-- WHAT TO DO --
Every line below should be given again without alteration.

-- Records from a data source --
- - - -

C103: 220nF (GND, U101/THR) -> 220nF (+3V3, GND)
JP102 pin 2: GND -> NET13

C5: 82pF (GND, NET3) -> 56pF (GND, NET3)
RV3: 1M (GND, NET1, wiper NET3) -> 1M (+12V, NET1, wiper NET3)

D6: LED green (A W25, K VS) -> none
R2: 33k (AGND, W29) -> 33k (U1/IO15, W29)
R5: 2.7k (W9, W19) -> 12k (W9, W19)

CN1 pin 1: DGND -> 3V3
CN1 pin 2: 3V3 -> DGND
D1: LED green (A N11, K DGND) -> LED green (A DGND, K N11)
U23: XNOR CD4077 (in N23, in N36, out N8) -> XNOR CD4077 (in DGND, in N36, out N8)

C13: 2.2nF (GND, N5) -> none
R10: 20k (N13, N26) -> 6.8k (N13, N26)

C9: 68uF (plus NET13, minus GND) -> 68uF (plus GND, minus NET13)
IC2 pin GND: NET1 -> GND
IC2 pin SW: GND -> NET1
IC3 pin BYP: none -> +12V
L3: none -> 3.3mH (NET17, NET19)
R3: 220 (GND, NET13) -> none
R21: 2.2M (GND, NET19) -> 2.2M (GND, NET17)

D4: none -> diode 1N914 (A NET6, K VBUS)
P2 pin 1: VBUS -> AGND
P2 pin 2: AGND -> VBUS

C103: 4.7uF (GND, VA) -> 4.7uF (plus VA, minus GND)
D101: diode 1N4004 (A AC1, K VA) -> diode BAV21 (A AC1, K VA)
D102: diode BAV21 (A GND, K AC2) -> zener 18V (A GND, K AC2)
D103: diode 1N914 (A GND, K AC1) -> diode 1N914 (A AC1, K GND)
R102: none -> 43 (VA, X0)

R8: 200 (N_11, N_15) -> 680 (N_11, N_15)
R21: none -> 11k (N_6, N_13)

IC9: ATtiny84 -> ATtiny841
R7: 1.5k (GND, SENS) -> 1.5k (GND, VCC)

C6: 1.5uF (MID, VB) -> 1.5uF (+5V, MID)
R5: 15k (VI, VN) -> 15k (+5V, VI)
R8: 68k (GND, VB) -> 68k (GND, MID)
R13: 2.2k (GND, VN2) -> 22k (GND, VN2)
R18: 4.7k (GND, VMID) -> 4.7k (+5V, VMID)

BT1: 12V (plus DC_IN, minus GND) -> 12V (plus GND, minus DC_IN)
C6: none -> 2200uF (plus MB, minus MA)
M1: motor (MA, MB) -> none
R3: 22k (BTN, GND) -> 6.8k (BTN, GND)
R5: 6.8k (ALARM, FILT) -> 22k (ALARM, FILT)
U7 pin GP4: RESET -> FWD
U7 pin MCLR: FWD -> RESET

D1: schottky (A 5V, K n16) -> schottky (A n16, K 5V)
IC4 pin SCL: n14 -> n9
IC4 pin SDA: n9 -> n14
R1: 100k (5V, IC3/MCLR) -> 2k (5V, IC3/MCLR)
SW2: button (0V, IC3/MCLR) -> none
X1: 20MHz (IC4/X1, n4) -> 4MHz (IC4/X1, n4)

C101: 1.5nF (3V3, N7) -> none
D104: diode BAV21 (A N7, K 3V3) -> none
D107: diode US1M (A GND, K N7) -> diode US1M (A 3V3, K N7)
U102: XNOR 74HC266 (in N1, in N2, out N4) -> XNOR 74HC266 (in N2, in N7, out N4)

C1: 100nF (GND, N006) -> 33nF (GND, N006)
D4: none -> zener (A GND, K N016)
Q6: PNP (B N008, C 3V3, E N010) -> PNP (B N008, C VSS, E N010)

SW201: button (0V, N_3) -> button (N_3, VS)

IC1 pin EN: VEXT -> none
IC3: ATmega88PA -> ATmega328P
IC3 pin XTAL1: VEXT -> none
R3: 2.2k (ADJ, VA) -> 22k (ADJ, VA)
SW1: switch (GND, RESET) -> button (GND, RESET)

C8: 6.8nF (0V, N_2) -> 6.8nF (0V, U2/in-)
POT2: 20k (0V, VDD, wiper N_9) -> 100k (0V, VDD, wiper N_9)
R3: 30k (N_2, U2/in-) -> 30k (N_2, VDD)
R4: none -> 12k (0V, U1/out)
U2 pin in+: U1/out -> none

- - - -

-- ANSWER SPACE --
C103: 220nF (GND, U101/THR) -> 220nF (+3V3, GND)
JP102 pin 2: GND -> NET13

C5: 82pF (GND, NET3) -> 56pF (GND, NET3)
RV3: 1M (GND, NET1, wiper NET3) -> 1M (+12V, NET1, wiper NET3)

D6: LED green (A W25, K VS) -> none
R2: 33k (AGND, W29) -> 33k (U1/IO15, W29)
R5: 2.7k (W9, W19) -> 12k (W9, W19)

CN1 pin 1: DGND -> 3V3
CN1 pin 2: 3V3 -> DGND
D1: LED green (A N11, K DGND) -> LED green (A DGND, K N11)
U23: XNOR CD4077 (in N23, in N36, out N8) -> XNOR CD4077 (in DGND, in N36, out N8)

C13: 2.2nF (GND, N5) -> none
R10: 20k (N13, N26) -> 6.8k (N13, N26)

C9: 68uF (plus NET13, minus GND) -> 68uF (plus GND, minus NET13)
IC2 pin GND: NET1 -> GND
IC2 pin SW: GND -> NET1
IC3 pin BYP: none -> +12V
L3: none -> 3.3mH (NET17, NET19)
R3: 220 (GND, NET13) -> none
R21: 2.2M (GND, NET19) -> 2.2M (GND, NET17)

D4: none -> diode 1N914 (A NET6, K VBUS)
P2 pin 1: VBUS -> AGND
P2 pin 2: AGND -> VBUS

C103: 4.7uF (GND, VA) -> 4.7uF (plus VA, minus GND)
D101: diode 1N4004 (A AC1, K VA) -> diode BAV21 (A AC1, K VA)
D102: diode BAV21 (A GND, K AC2) -> zener 18V (A GND, K AC2)
D103: diode 1N914 (A GND, K AC1) -> diode 1N914 (A AC1, K GND)
R102: none -> 43 (VA, X0)

R8: 200 (N_11, N_15) -> 680 (N_11, N_15)
R21: none -> 11k (N_6, N_13)

IC9: ATtiny84 -> ATtiny841
R7: 1.5k (GND, SENS) -> 1.5k (GND, VCC)

C6: 1.5uF (MID, VB) -> 1.5uF (+5V, MID)
R5: 15k (VI, VN) -> 15k (+5V, VI)
R8: 68k (GND, VB) -> 68k (GND, MID)
R13: 2.2k (GND, VN2) -> 22k (GND, VN2)
R18: 4.7k (GND, VMID) -> 4.7k (+5V, VMID)

BT1: 12V (plus DC_IN, minus GND) -> 12V (plus GND, minus DC_IN)
C6: none -> 2200uF (plus MB, minus MA)
M1: motor (MA, MB) -> none
R3: 22k (BTN, GND) -> 6.8k (BTN, GND)
R5: 6.8k (ALARM, FILT) -> 22k (ALARM, FILT)
U7 pin GP4: RESET -> FWD
U7 pin MCLR: FWD -> RESET

D1: schottky (A 5V, K n16) -> schottky (A n16, K 5V)
IC4 pin SCL: n14 -> n9
IC4 pin SDA: n9 -> n14
R1: 100k (5V, IC3/MCLR) -> 2k (5V, IC3/MCLR)
SW2: button (0V, IC3/MCLR) -> none
X1: 20MHz (IC4/X1, n4) -> 4MHz (IC4/X1, n4)

C101: 1.5nF (3V3, N7) -> none
D104: diode BAV21 (A N7, K 3V3) -> none
D107: diode US1M (A GND, K N7) -> diode US1M (A 3V3, K N7)
U102: XNOR 74HC266 (in N1, in N2, out N4) -> XNOR 74HC266 (in N2, in N7, out N4)

C1: 100nF (GND, N006) -> 33nF (GND, N006)
D4: none -> zener (A GND, K N016)
Q6: PNP (B N008, C 3V3, E N010) -> PNP (B N008, C VSS, E N010)

SW201: button (0V, N_3) -> button (N_3, VS)

IC1 pin EN: VEXT -> none
IC3: ATmega88PA -> ATmega328P
IC3 pin XTAL1: VEXT -> none
R3: 2.2k (ADJ, VA) -> 22k (ADJ, VA)
SW1: switch (GND, RESET) -> button (GND, RESET)

C8: 6.8nF (0V, N_2) -> 6.8nF (0V, U2/in-)
POT2: 20k (0V, VDD, wiper N_9) -> 100k (0V, VDD, wiper N_9)
R3: 30k (N_2, U2/in-) -> 30k (N_2, VDD)
R4: none -> 12k (0V, U1/out)
U2 pin in+: U1/out -> none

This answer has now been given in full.